Problem
Starting with the line that contains "(663, 183) = (251, 212): green" and stopping after the line that contains "(692, 435) = (780, 601): turquoise", return each line below exactly as written, with no others.
────────
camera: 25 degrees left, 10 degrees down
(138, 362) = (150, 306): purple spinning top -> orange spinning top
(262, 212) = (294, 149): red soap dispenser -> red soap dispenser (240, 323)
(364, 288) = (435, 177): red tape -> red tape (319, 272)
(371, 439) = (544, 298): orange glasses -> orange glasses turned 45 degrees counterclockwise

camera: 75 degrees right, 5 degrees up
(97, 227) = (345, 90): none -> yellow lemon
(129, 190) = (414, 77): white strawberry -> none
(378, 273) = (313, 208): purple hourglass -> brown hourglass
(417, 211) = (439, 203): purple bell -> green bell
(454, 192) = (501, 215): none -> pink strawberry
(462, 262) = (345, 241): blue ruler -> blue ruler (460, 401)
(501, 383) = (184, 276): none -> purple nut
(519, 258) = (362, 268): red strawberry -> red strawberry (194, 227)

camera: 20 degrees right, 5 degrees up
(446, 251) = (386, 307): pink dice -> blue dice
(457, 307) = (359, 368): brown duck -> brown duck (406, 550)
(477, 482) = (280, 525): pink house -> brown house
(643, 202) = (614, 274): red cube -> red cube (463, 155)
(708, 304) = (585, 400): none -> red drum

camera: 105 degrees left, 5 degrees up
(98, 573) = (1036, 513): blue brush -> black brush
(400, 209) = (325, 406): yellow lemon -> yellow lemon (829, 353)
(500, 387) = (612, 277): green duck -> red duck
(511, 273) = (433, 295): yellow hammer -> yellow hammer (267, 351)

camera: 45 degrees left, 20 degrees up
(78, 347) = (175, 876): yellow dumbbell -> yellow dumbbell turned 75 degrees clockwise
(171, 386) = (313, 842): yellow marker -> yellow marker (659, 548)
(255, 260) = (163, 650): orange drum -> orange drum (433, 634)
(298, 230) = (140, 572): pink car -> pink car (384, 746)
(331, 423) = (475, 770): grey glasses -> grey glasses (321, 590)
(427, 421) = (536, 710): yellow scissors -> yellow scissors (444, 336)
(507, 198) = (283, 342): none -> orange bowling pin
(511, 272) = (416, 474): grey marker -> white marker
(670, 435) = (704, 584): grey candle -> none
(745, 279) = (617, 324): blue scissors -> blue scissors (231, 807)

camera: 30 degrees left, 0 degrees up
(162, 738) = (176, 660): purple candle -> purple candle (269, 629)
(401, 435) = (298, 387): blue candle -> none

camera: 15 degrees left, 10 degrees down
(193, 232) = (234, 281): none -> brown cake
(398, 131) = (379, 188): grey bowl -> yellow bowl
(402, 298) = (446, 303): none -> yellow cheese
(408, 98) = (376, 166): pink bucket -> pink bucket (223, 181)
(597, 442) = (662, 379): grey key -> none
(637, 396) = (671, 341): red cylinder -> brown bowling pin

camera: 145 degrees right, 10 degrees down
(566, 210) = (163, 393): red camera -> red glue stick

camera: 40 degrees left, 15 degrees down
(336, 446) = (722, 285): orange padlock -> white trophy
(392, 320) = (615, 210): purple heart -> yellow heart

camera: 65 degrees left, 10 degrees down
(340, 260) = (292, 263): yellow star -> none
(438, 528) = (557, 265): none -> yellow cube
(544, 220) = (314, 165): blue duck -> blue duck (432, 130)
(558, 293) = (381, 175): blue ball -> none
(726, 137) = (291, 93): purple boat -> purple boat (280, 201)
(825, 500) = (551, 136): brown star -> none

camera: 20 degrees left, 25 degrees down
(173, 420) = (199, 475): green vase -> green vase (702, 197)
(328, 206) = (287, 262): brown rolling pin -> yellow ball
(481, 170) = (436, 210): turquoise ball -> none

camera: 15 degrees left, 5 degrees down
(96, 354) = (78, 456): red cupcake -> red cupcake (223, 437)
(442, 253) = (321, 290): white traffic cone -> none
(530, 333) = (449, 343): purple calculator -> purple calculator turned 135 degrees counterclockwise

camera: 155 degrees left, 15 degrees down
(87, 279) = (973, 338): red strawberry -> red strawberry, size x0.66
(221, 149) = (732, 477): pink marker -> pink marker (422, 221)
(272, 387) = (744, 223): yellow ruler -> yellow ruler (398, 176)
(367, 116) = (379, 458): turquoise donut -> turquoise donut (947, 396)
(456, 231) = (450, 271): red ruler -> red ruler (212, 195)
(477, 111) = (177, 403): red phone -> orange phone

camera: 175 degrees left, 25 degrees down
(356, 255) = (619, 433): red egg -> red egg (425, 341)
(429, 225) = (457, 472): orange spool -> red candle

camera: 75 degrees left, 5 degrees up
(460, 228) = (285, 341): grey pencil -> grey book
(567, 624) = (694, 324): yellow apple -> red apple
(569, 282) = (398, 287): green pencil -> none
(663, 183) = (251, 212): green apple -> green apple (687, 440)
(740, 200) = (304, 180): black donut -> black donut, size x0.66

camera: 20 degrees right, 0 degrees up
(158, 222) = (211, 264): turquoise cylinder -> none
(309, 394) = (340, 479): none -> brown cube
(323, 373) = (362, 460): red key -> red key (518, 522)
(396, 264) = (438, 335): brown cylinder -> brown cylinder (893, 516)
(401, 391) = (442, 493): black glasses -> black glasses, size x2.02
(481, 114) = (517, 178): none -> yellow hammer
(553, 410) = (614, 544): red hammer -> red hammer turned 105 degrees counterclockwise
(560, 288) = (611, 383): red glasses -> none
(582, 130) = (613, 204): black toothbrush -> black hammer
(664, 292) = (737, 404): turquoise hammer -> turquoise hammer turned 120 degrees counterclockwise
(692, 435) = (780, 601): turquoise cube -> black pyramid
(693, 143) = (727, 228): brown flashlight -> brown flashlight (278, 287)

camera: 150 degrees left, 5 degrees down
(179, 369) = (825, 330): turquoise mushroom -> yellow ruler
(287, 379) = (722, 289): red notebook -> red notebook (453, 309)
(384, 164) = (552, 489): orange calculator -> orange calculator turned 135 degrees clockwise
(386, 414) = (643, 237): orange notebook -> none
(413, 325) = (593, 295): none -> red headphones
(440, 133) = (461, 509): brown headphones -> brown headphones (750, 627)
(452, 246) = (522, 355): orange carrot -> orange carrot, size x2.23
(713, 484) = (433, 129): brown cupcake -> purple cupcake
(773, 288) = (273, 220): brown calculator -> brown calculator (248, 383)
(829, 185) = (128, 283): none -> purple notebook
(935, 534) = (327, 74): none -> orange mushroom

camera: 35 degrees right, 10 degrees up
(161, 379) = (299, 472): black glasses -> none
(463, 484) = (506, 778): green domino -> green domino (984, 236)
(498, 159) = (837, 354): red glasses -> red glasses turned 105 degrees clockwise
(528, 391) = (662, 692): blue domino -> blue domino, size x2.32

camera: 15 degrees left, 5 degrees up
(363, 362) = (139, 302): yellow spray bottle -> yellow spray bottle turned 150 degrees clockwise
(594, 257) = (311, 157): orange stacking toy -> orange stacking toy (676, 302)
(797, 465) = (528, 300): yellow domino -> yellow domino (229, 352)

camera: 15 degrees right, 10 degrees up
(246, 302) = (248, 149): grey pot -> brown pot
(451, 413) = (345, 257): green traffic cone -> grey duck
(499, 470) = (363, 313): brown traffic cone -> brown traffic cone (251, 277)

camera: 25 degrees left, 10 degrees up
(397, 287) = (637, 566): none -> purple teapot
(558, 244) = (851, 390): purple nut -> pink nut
────────
Solution to this exercise
(663, 183) = (251, 212): green apple -> green apple (687, 440)
(740, 200) = (304, 180): black donut -> black donut, size x0.66

camera: 20 degrees right, 0 degrees up
(158, 222) = (211, 264): turquoise cylinder -> none
(309, 394) = (340, 479): none -> brown cube
(323, 373) = (362, 460): red key -> red key (518, 522)
(396, 264) = (438, 335): brown cylinder -> brown cylinder (893, 516)
(401, 391) = (442, 493): black glasses -> black glasses, size x2.02
(481, 114) = (517, 178): none -> yellow hammer
(553, 410) = (614, 544): red hammer -> red hammer turned 105 degrees counterclockwise
(560, 288) = (611, 383): red glasses -> none
(582, 130) = (613, 204): black toothbrush -> black hammer
(664, 292) = (737, 404): turquoise hammer -> turquoise hammer turned 120 degrees counterclockwise
(692, 435) = (780, 601): turquoise cube -> black pyramid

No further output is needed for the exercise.